(Dataset records)
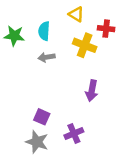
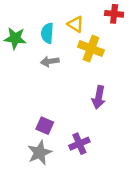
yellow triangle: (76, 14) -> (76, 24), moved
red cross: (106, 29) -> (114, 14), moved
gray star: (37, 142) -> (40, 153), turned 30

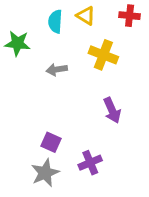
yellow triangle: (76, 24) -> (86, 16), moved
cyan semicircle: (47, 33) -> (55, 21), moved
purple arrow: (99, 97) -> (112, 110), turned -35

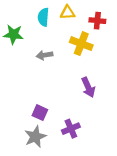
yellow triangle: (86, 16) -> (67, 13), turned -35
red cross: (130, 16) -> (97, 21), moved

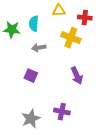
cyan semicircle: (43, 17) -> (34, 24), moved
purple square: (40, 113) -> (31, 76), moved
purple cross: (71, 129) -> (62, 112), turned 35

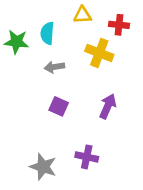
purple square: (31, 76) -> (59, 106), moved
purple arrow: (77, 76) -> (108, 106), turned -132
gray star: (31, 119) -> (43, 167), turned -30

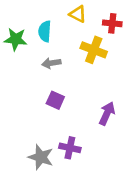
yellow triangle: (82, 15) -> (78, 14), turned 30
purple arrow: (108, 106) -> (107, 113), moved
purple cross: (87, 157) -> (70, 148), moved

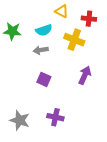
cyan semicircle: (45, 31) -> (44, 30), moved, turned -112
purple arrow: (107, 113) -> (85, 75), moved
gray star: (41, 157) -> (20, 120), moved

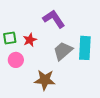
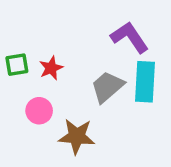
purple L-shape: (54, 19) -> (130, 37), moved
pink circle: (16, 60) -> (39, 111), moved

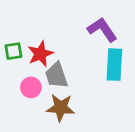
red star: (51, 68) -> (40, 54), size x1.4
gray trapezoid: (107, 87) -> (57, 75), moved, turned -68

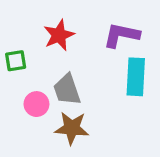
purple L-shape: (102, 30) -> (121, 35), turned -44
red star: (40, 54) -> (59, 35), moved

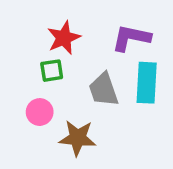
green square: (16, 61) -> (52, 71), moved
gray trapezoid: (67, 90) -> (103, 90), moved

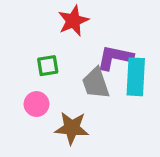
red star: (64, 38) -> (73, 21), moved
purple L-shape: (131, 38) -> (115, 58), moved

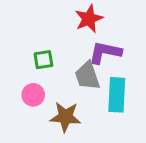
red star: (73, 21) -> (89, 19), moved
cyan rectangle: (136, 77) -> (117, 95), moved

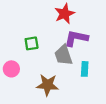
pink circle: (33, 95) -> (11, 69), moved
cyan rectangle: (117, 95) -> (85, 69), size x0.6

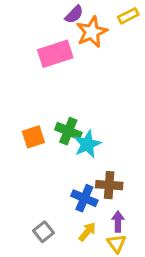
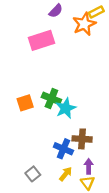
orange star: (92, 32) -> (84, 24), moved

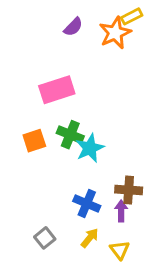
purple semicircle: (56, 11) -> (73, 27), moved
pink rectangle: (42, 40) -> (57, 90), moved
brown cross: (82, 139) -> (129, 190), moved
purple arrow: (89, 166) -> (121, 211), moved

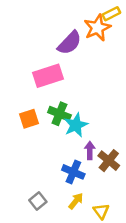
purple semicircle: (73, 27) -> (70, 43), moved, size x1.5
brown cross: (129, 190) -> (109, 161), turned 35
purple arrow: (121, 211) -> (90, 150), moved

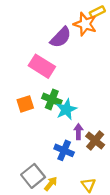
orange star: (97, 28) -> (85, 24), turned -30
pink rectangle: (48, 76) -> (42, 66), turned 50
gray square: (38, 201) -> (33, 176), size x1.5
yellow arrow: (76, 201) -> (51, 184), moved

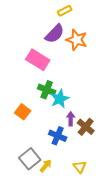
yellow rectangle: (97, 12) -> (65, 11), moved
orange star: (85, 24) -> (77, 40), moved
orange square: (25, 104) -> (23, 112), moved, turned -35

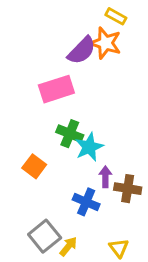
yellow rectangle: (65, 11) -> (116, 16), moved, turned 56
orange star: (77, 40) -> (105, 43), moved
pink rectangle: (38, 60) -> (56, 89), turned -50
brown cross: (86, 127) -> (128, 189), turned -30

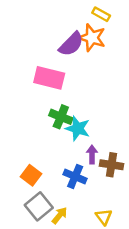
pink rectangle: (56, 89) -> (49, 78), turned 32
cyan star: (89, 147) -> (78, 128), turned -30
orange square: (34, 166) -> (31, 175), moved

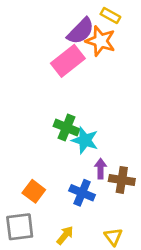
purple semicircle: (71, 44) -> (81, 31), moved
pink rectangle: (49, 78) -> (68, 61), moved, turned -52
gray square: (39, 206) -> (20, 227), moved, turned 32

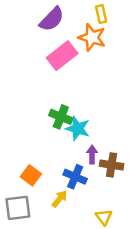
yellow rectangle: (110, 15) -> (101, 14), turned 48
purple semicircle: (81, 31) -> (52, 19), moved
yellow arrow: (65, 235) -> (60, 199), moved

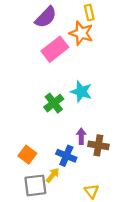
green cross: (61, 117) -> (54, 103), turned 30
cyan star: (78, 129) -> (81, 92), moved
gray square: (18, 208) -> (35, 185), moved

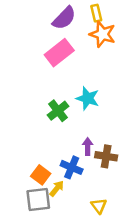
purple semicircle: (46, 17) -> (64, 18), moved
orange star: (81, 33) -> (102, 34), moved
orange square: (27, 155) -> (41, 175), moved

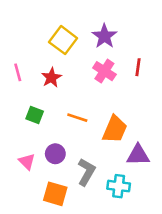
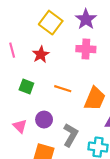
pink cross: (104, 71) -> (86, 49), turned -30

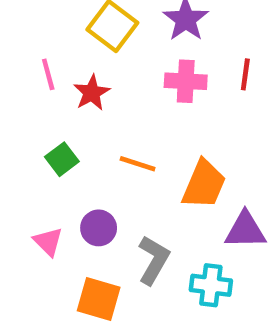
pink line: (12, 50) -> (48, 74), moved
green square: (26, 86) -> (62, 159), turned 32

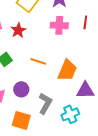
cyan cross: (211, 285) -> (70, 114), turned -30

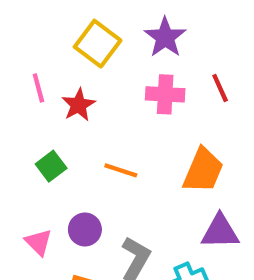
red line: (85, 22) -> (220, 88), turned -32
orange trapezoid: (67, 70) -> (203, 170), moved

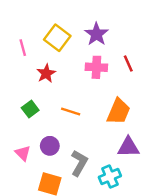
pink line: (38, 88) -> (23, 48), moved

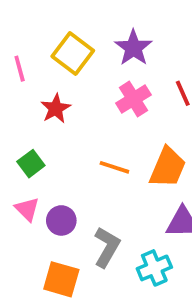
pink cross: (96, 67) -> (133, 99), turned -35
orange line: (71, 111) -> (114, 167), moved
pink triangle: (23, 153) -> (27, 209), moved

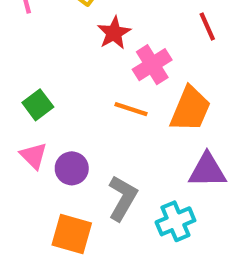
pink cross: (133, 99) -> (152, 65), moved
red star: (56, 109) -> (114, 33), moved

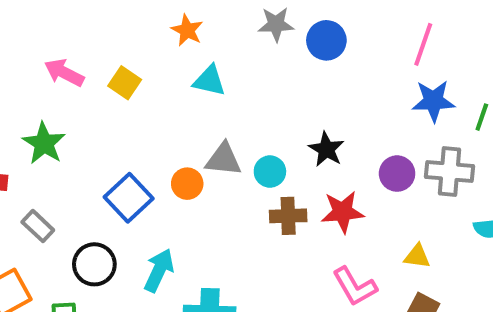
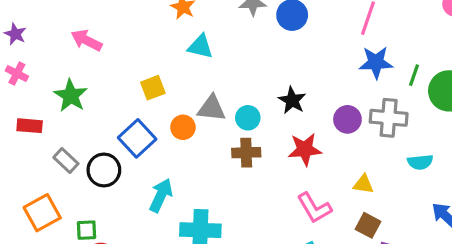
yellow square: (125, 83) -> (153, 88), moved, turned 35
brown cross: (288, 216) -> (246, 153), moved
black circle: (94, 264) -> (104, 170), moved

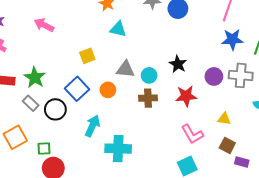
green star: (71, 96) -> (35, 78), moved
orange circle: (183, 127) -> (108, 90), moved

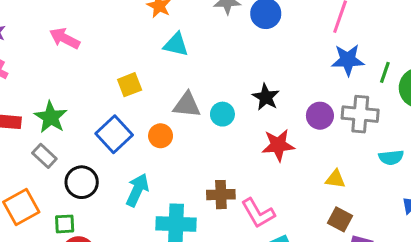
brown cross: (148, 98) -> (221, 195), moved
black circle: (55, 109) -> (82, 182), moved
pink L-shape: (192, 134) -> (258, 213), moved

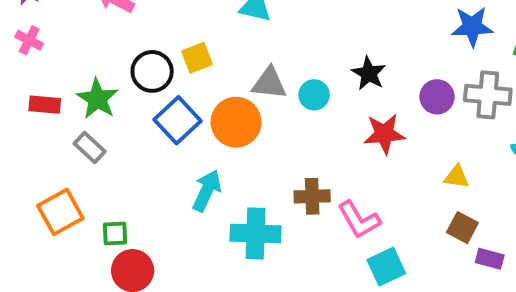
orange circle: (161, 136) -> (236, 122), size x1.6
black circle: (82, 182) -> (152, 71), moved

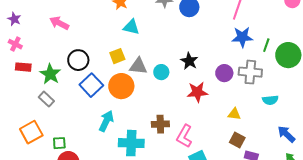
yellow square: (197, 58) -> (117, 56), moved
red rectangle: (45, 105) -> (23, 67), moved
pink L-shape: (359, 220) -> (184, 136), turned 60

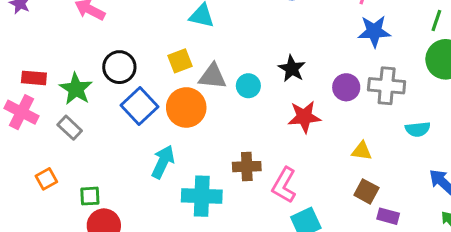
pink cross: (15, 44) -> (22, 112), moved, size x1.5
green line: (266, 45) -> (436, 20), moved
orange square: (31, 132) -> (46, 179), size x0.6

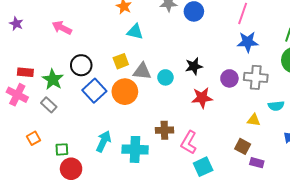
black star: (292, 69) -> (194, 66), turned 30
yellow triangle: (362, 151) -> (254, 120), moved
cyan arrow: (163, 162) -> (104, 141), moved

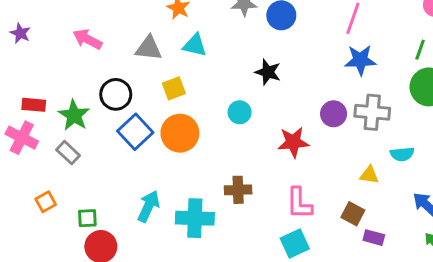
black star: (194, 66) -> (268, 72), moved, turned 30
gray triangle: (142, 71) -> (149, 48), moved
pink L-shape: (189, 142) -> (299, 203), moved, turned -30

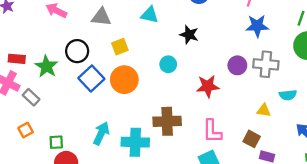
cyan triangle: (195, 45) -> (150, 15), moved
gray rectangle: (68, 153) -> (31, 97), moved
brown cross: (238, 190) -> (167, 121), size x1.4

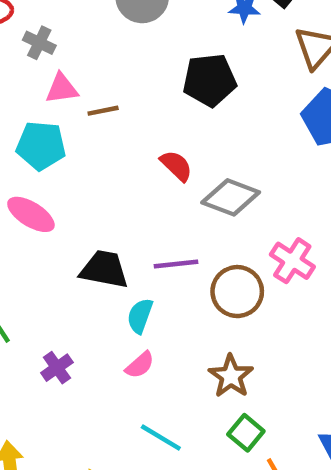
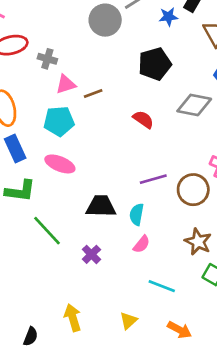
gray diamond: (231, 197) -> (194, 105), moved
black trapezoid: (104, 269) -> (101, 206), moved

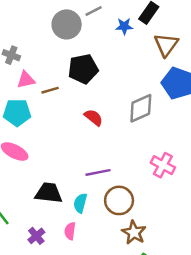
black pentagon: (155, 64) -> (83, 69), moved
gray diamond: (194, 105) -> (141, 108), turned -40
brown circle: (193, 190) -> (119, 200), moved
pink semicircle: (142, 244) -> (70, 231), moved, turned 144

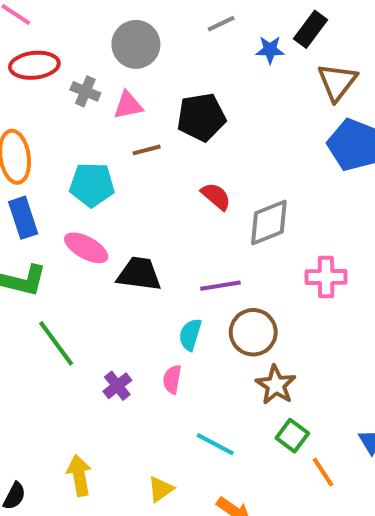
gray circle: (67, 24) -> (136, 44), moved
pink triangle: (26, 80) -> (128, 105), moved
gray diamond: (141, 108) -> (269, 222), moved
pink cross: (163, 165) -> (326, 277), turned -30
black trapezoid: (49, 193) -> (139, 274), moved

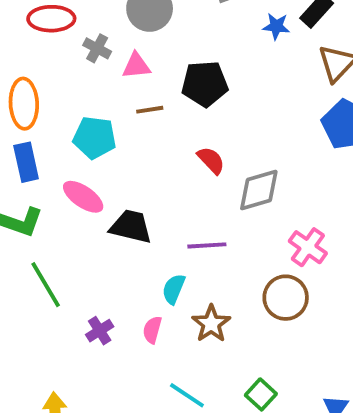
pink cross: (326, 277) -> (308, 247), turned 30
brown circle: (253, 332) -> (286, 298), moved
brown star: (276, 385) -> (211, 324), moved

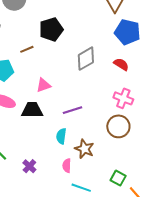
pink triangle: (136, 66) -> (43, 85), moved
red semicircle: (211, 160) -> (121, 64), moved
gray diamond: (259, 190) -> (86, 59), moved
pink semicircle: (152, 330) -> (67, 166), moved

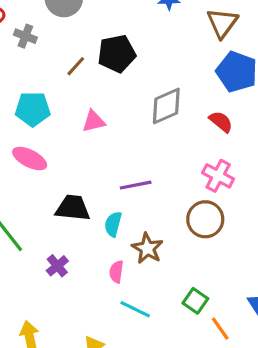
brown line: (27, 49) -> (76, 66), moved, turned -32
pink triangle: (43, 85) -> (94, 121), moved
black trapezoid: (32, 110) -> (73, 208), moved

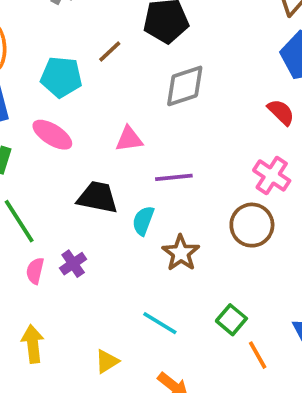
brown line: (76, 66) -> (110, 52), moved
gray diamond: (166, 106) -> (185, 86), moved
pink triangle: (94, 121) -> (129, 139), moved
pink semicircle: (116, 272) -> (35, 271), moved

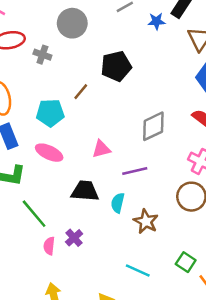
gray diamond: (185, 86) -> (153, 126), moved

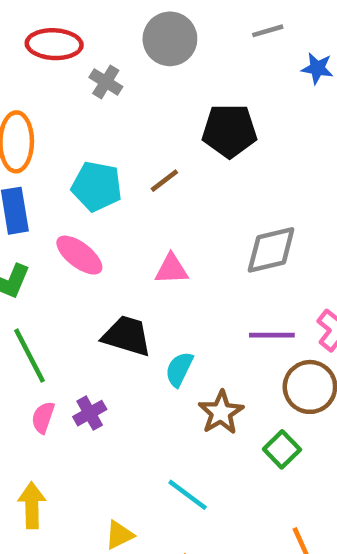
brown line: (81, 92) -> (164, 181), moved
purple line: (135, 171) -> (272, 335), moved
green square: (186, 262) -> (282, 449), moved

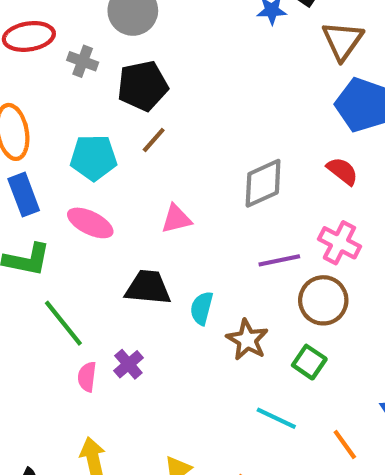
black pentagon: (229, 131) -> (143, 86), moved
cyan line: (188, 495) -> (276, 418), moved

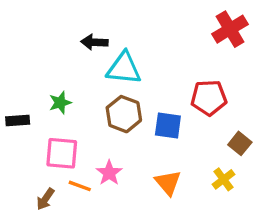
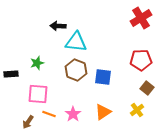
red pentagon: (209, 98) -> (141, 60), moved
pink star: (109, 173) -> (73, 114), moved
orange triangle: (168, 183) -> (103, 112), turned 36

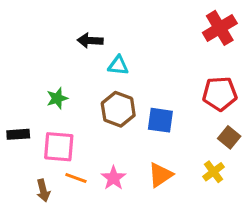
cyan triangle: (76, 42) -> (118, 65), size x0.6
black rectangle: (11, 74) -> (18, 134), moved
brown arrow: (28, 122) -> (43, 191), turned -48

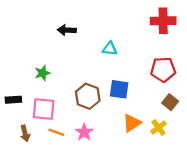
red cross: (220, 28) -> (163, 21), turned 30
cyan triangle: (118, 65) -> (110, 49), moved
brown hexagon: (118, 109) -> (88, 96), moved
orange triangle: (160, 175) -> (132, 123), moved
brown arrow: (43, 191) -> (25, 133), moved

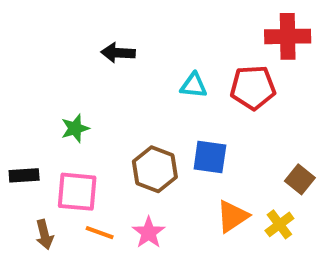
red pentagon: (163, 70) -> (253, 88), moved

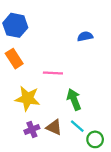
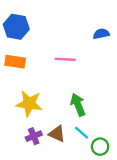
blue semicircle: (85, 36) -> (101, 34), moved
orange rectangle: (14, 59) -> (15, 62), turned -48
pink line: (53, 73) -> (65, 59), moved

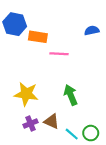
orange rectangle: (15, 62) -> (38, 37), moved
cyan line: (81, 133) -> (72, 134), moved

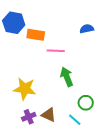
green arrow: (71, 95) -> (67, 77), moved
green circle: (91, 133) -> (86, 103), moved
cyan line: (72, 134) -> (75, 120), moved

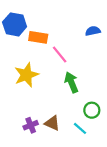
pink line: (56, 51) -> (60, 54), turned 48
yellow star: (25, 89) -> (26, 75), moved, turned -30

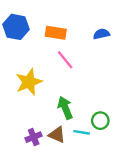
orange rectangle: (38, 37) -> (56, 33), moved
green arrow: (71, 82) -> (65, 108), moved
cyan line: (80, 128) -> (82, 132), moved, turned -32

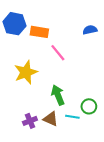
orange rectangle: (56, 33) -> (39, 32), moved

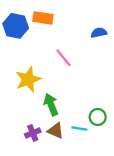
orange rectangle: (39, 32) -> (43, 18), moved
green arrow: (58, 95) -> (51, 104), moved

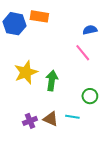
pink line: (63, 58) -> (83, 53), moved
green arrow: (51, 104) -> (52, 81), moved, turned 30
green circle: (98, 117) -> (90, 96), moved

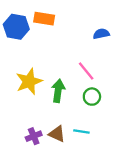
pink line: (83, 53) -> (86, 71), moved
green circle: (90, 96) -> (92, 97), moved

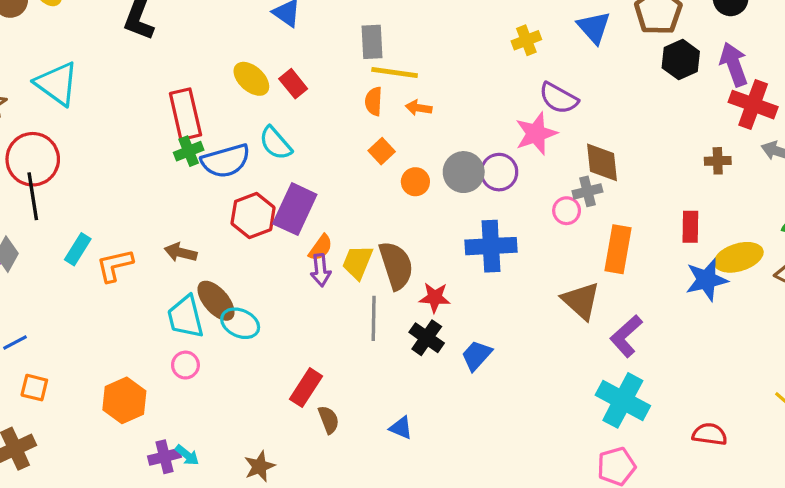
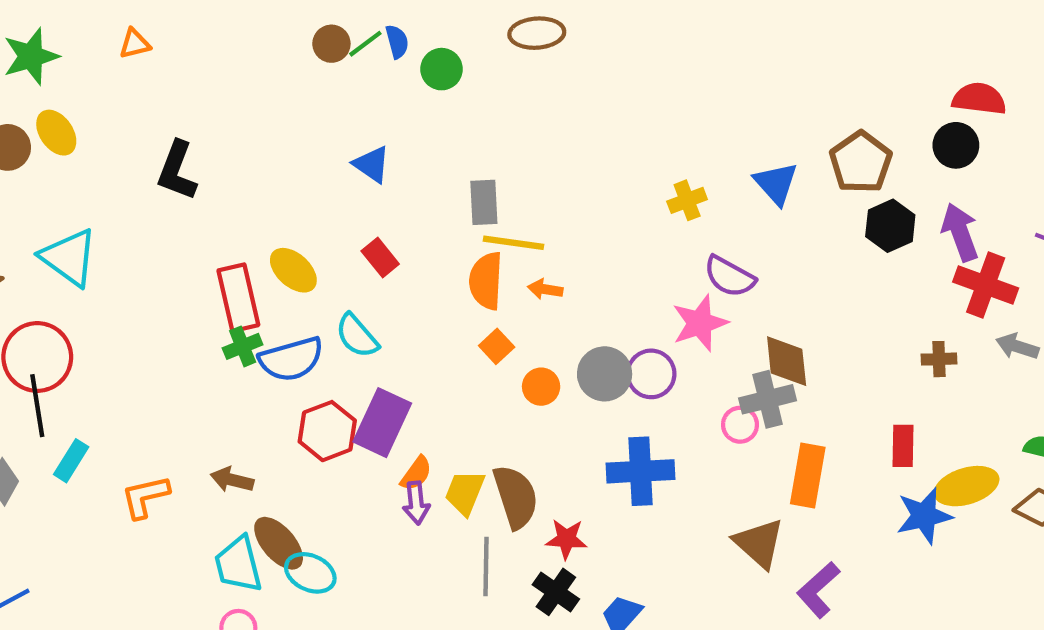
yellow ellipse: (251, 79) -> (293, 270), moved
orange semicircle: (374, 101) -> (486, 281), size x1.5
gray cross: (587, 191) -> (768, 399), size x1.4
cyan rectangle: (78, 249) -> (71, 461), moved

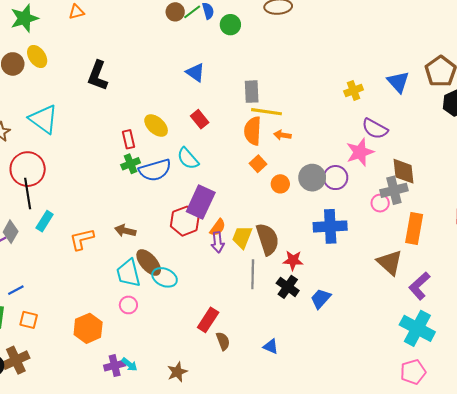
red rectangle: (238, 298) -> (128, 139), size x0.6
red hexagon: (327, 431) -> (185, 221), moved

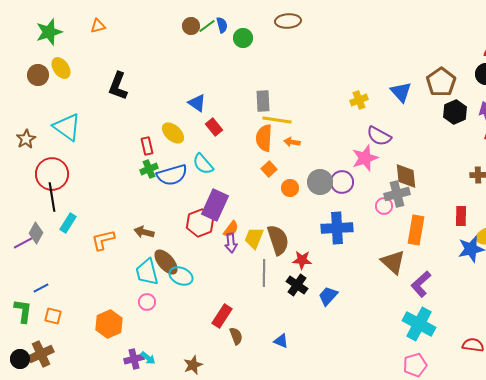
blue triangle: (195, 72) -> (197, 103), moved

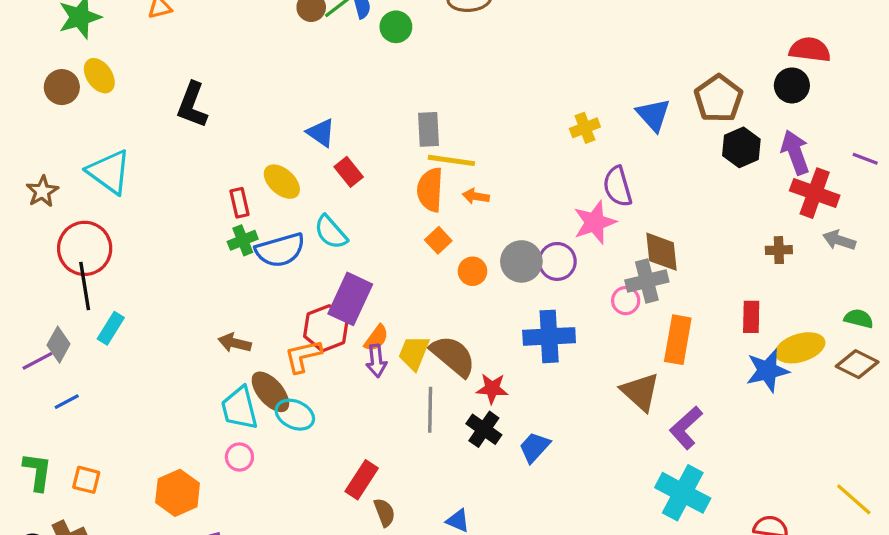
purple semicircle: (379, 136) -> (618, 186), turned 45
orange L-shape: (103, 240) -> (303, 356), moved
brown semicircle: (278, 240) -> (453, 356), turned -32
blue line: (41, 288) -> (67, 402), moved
(End Dataset records)
:: Task directions ::
Given the entries above, transcribe exactly the lines from the one holding "cyan semicircle: (47, 33) -> (55, 21), moved" through the one holding "purple arrow: (108, 106) -> (107, 113), moved"; pictures do not belong in the transcription.

:: The answer ::
cyan semicircle: (47, 33) -> (55, 21), moved
purple arrow: (99, 97) -> (112, 110), turned -35

yellow triangle: (86, 16) -> (67, 13), turned -35
red cross: (130, 16) -> (97, 21), moved

cyan semicircle: (43, 17) -> (34, 24), moved
purple square: (40, 113) -> (31, 76), moved
purple cross: (71, 129) -> (62, 112), turned 35

purple square: (31, 76) -> (59, 106), moved
purple arrow: (77, 76) -> (108, 106), turned -132
gray star: (31, 119) -> (43, 167), turned -30

yellow triangle: (82, 15) -> (78, 14), turned 30
purple arrow: (108, 106) -> (107, 113), moved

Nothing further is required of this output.